| WORK INSTRUCTION |
Repeat only the lines below from the one that contains "flashlight in red" through the final line, exactly. Omit pictures.

Object state change records
---

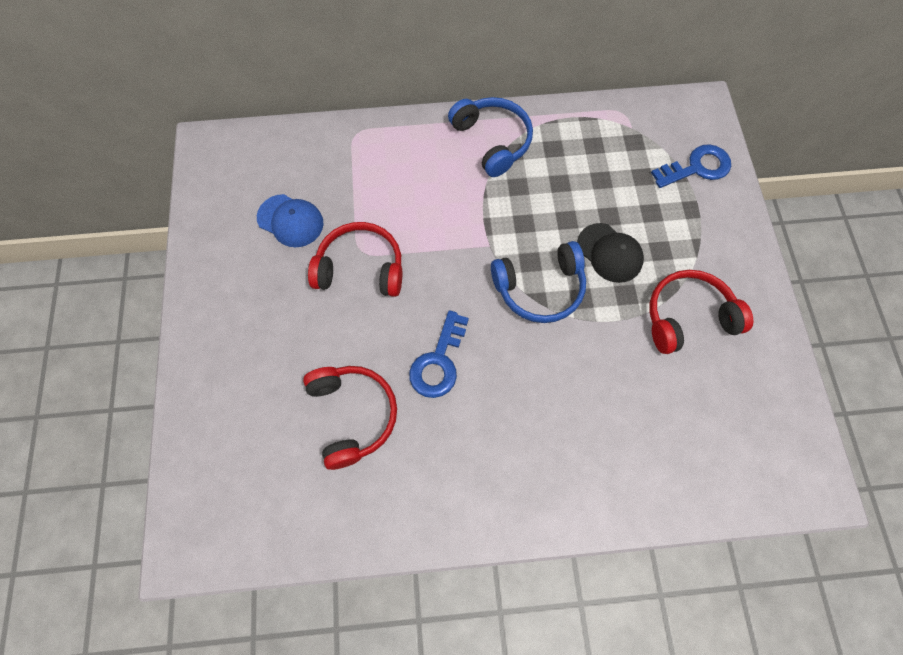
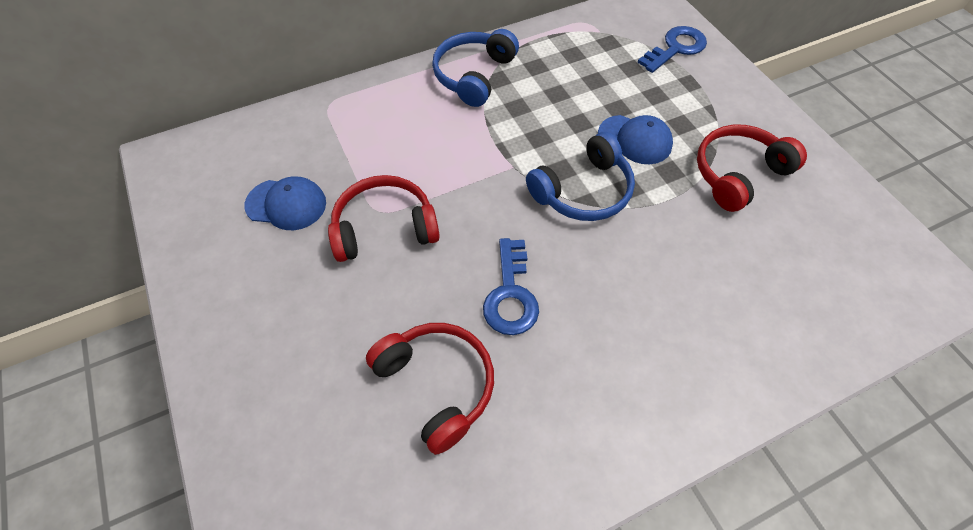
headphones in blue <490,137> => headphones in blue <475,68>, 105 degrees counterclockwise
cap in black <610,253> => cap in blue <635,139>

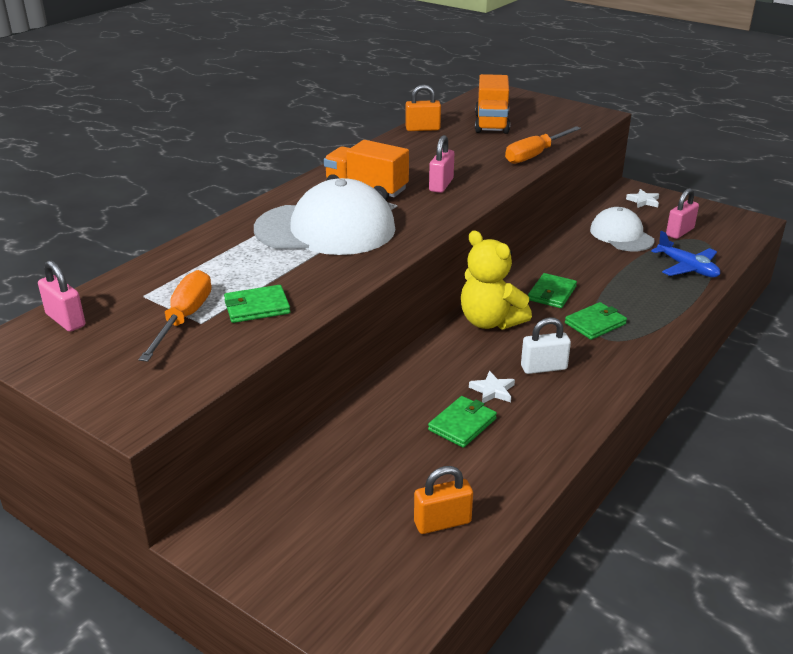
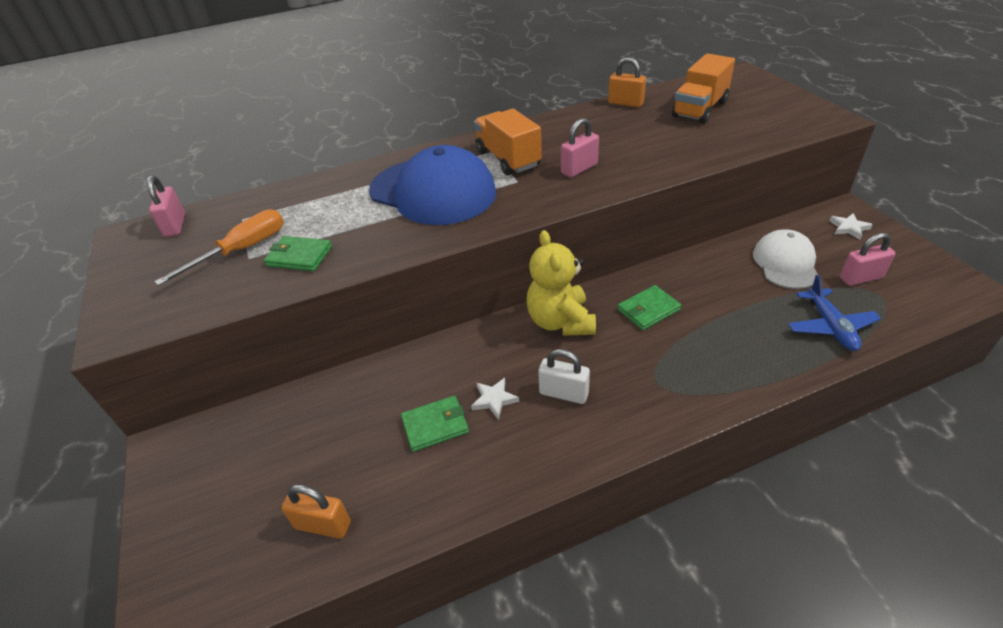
cap in white <324,216> => cap in blue <432,185>
screwdriver in orange <543,145> => nothing
wallet in green <596,321> => nothing

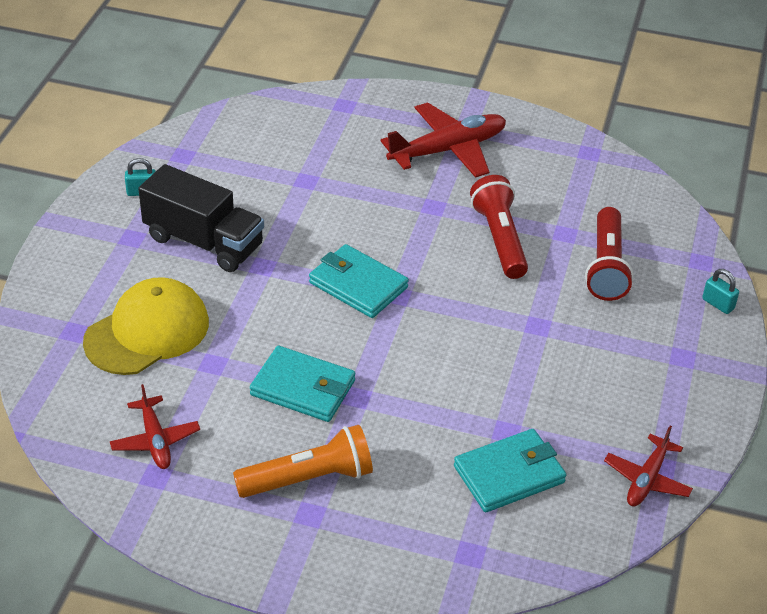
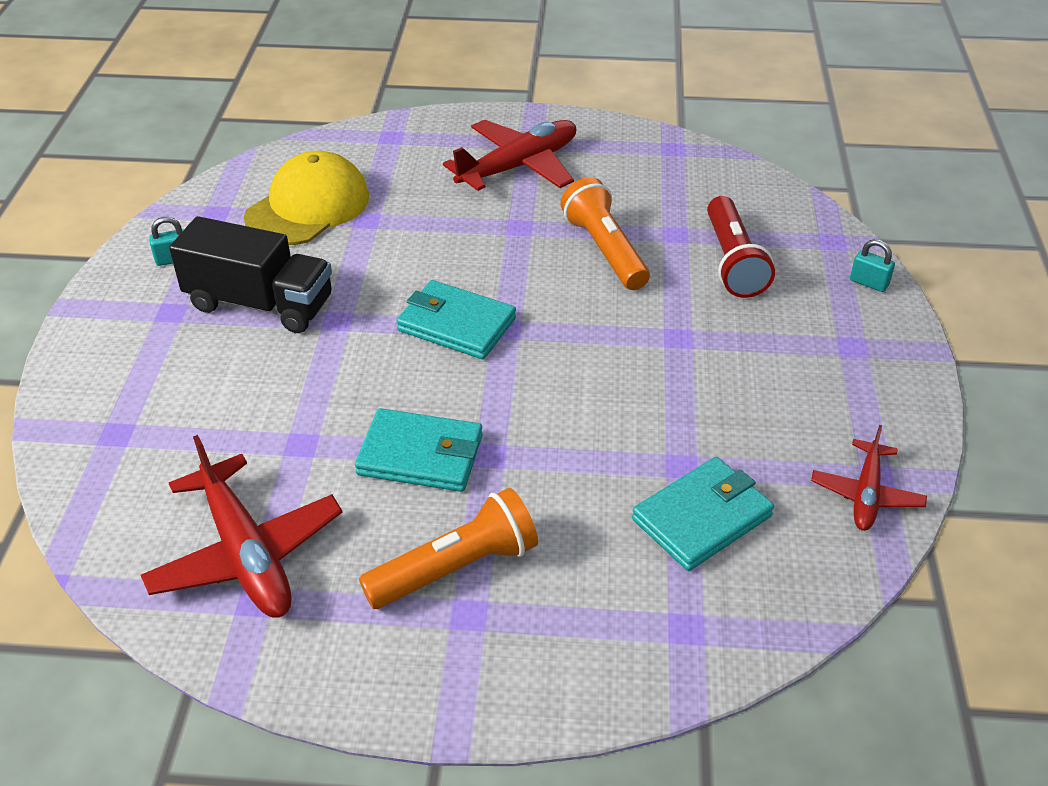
cap in yellow <146,326> => cap in yellow <306,198>, moved
plane in red <155,426> => plane in red <241,526>, x1.71
flashlight in red <499,227> => flashlight in orange <605,233>

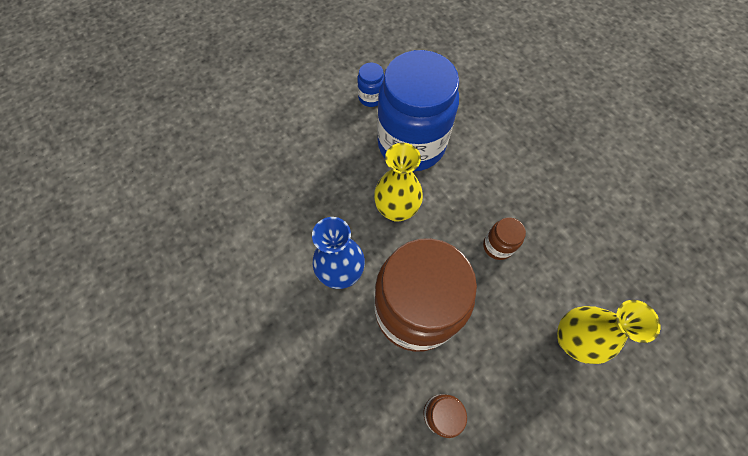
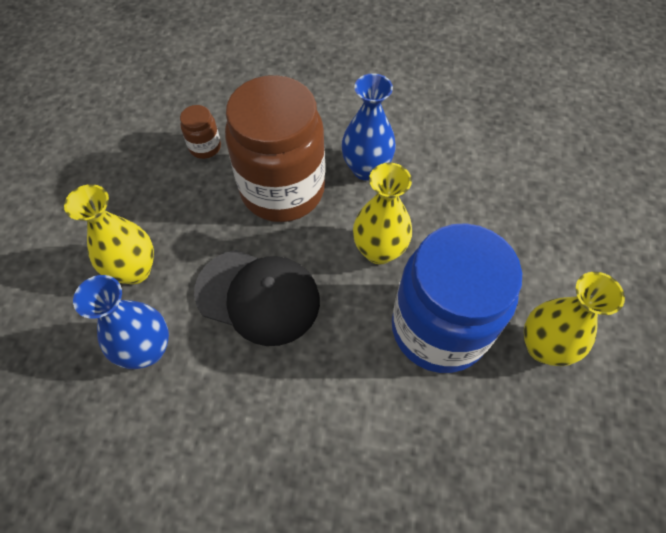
jar in blue <370,85> => vase in yellow <574,319>
jar in brown <504,238> => cap in black <257,298>
nothing => vase in blue <121,322>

---

| REPLY TO THE EXERCISE |
flashlight in red <499,227> => flashlight in orange <605,233>

jar in blue <370,85> => vase in yellow <574,319>
jar in brown <504,238> => cap in black <257,298>
nothing => vase in blue <121,322>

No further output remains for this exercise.